Go through each line of the records below and count those with the word "ball". Give only the count.

## INFORMATION PROVIDED

Segment Open

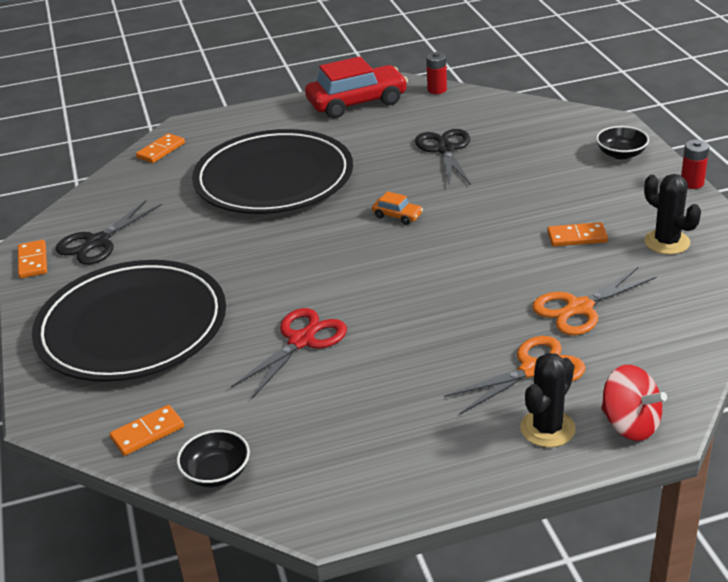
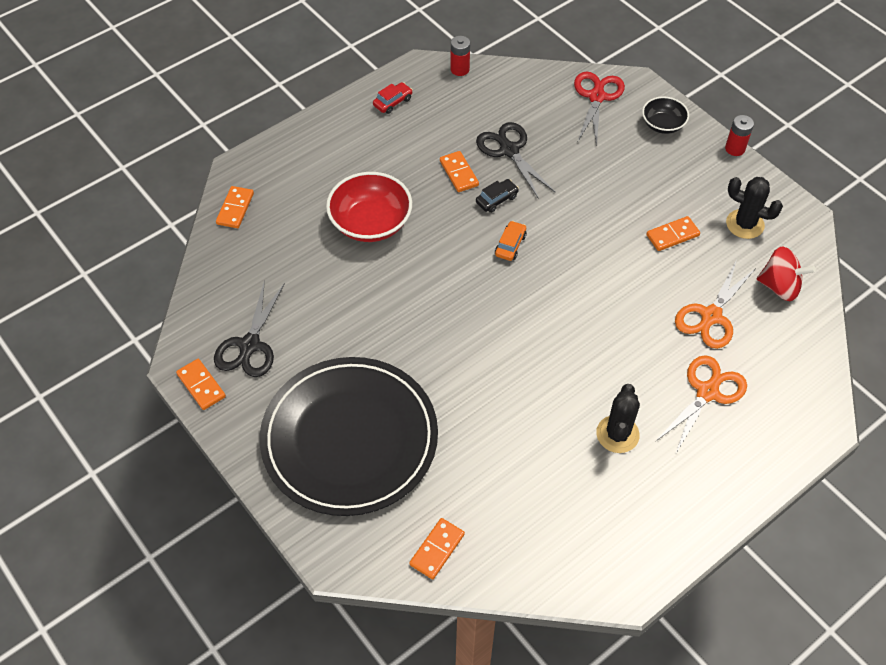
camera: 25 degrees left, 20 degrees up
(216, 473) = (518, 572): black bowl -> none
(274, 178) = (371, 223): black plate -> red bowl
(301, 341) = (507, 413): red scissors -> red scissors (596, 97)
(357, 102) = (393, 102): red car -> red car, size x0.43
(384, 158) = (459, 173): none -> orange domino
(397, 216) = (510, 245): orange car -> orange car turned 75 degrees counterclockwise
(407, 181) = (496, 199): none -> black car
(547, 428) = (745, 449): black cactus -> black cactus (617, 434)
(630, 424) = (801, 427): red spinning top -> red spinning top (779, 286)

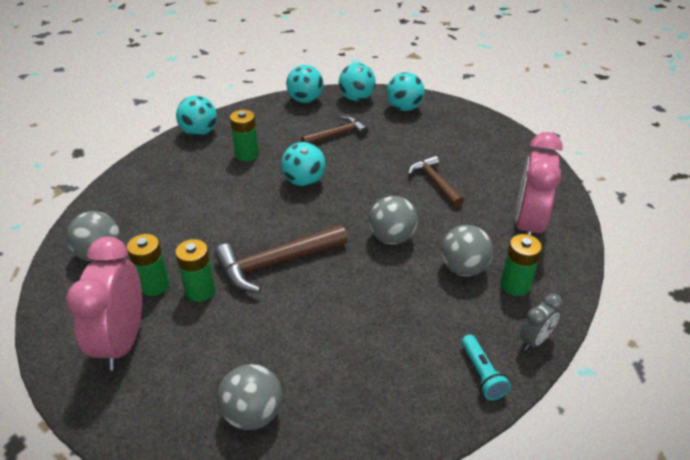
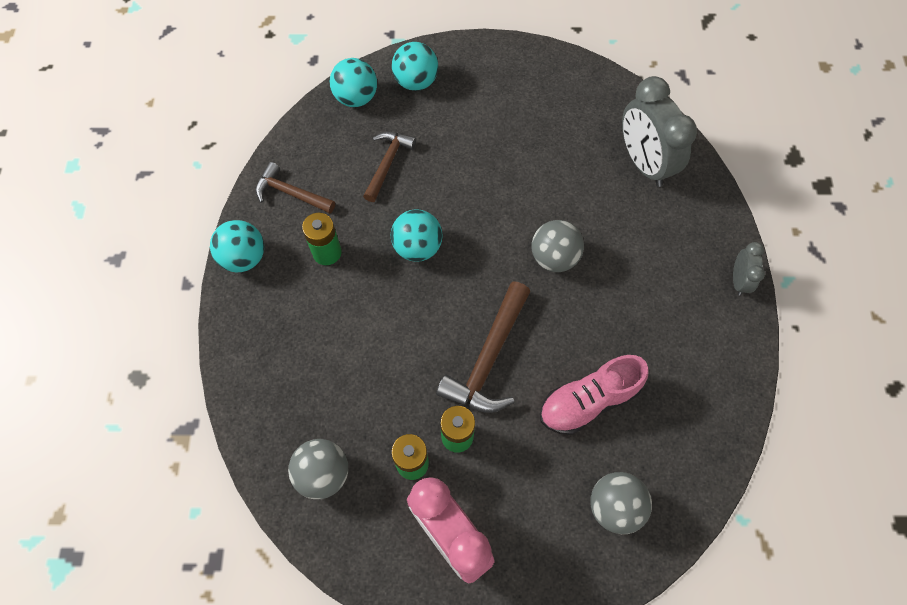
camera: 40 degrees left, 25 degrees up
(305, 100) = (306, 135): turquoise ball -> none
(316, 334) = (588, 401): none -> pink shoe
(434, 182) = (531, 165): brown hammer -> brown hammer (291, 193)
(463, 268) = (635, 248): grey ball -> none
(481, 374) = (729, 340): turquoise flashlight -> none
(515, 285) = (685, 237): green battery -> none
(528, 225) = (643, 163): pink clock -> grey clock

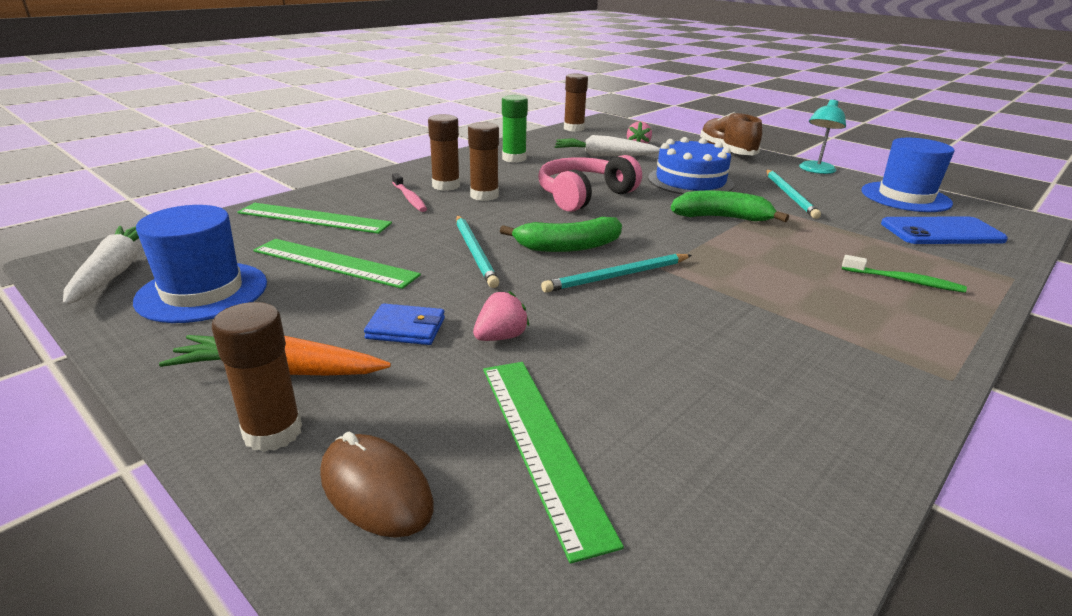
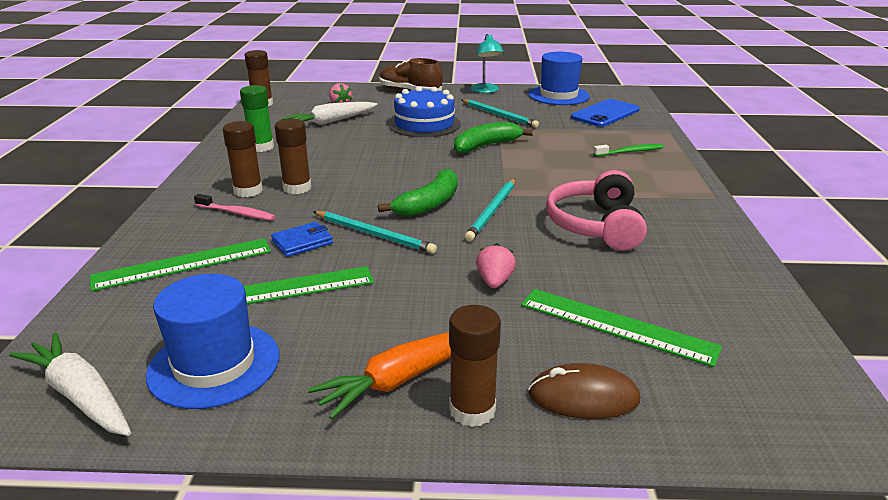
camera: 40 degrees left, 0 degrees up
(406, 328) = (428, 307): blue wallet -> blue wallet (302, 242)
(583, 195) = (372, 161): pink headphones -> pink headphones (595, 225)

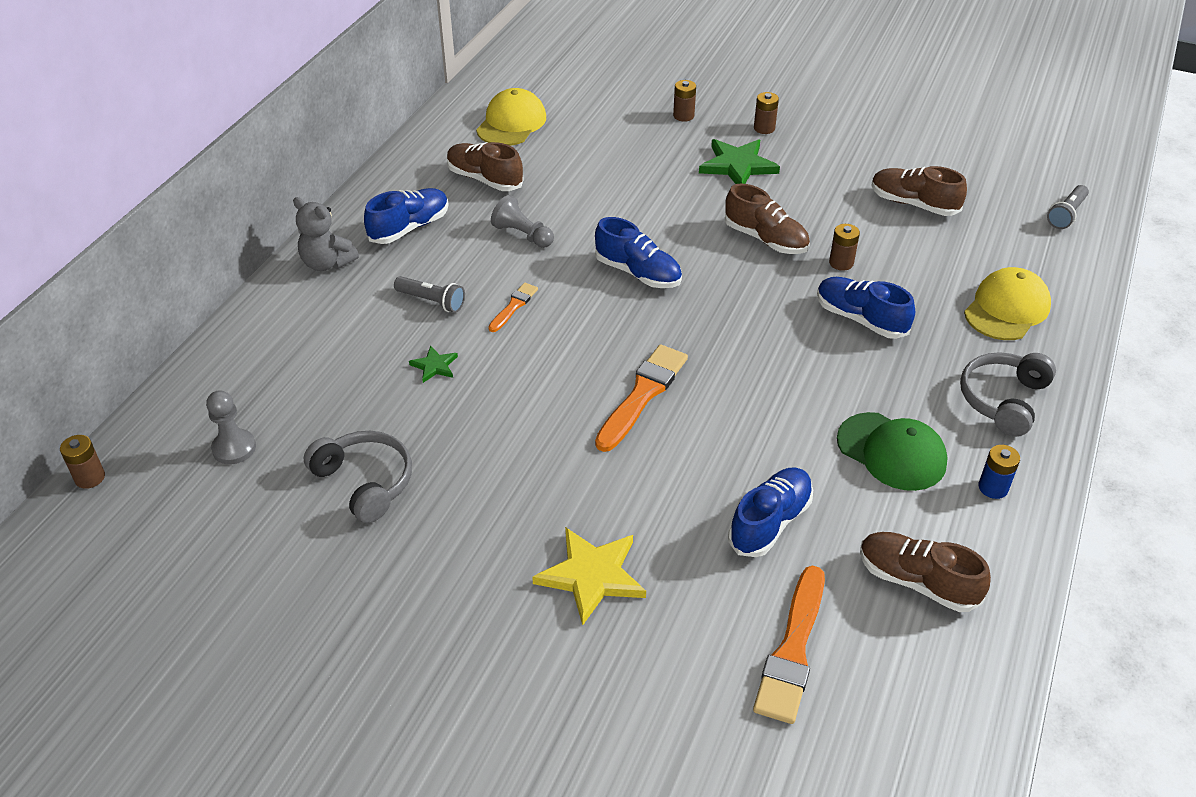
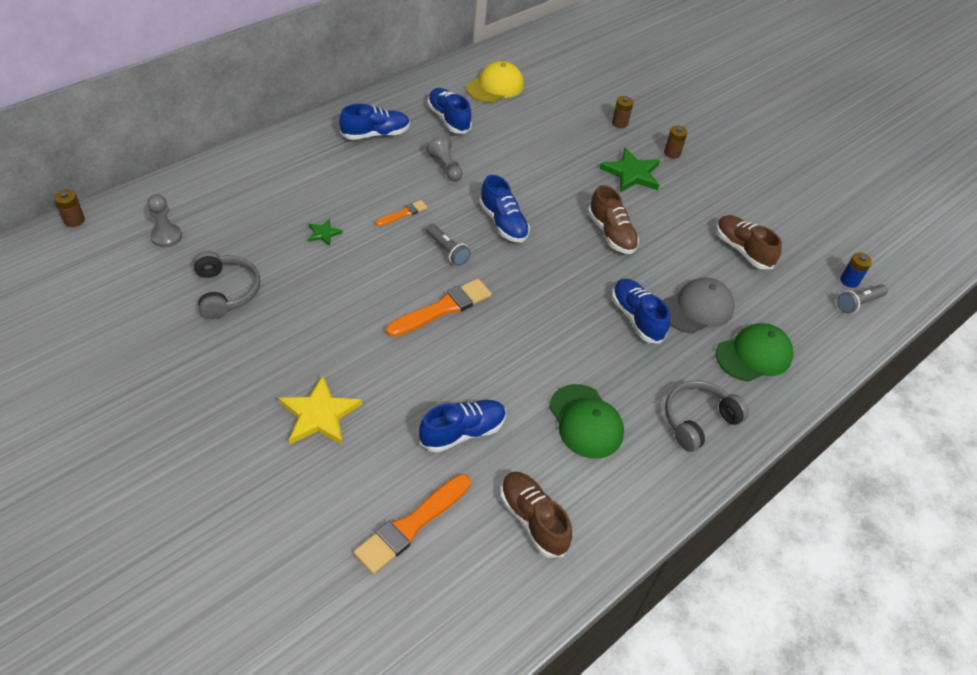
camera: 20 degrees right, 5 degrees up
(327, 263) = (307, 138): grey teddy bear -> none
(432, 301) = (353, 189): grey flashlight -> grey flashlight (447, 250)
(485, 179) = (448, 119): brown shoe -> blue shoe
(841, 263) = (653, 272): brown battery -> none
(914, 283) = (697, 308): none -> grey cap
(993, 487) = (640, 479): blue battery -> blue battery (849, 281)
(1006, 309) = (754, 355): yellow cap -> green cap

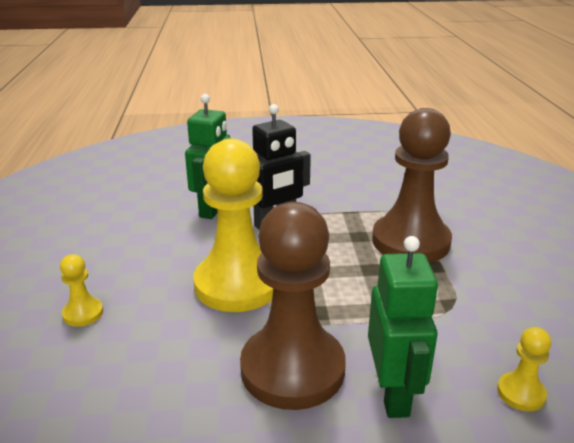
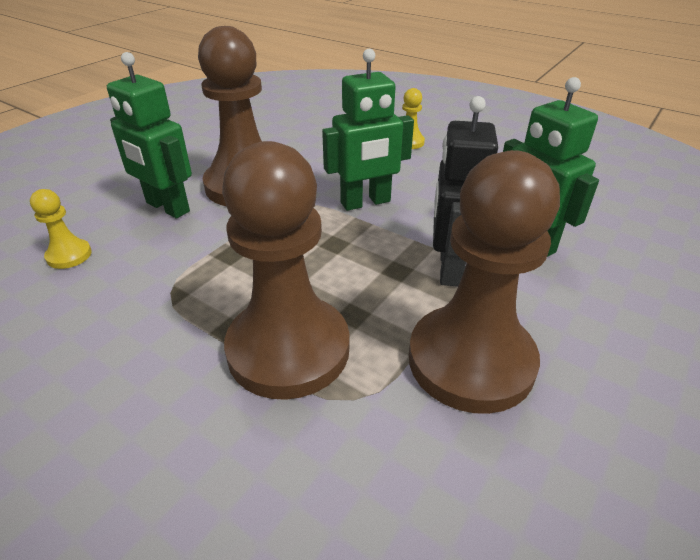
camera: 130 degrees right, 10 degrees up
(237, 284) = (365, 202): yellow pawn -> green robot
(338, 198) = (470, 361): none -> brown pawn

Segment Closed

## REPLY TO THE TASK
2